Description of the task: Copy exactly the lines of the data below that run from the line holding "camera: 25 degrees left, 25 degrees up" through the line holding "camera: 10 degrees left, 5 degrees down", both ends included.

Records supplied below:

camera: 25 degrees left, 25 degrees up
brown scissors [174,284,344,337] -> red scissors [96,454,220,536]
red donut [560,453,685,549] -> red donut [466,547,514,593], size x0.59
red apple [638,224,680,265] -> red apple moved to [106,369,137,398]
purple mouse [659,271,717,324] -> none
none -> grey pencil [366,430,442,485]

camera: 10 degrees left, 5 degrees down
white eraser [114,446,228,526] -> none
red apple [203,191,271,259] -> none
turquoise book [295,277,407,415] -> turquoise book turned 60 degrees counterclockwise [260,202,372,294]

End of Records supplied.
Records supplied below:

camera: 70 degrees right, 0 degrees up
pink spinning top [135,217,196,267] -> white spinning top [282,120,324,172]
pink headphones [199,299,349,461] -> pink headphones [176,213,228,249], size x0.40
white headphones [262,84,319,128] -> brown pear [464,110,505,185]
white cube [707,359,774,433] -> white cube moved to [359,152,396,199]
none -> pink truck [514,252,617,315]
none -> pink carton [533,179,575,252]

End of Records supplied.
Records supplied below:

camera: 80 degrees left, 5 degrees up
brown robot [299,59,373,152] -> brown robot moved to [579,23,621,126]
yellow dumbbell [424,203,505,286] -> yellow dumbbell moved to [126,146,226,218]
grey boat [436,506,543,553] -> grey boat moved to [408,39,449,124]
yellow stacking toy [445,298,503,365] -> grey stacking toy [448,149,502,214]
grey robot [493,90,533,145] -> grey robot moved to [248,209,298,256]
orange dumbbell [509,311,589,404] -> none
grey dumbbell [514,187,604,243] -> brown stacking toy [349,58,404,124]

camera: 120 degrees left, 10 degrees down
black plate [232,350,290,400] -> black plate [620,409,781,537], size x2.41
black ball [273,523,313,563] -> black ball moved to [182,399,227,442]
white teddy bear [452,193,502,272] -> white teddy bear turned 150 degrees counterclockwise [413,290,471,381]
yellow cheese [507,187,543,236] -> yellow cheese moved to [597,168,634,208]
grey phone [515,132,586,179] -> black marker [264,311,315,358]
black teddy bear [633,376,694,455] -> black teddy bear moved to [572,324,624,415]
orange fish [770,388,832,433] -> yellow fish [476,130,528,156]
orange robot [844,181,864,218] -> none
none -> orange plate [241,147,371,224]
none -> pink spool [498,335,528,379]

End of Records supplied.

Answer box:
camera: 25 degrees left, 25 degrees up
brown scissors [174,284,344,337] -> red scissors [96,454,220,536]
red donut [560,453,685,549] -> red donut [466,547,514,593], size x0.59
red apple [638,224,680,265] -> red apple moved to [106,369,137,398]
purple mouse [659,271,717,324] -> none
none -> grey pencil [366,430,442,485]

camera: 10 degrees left, 5 degrees down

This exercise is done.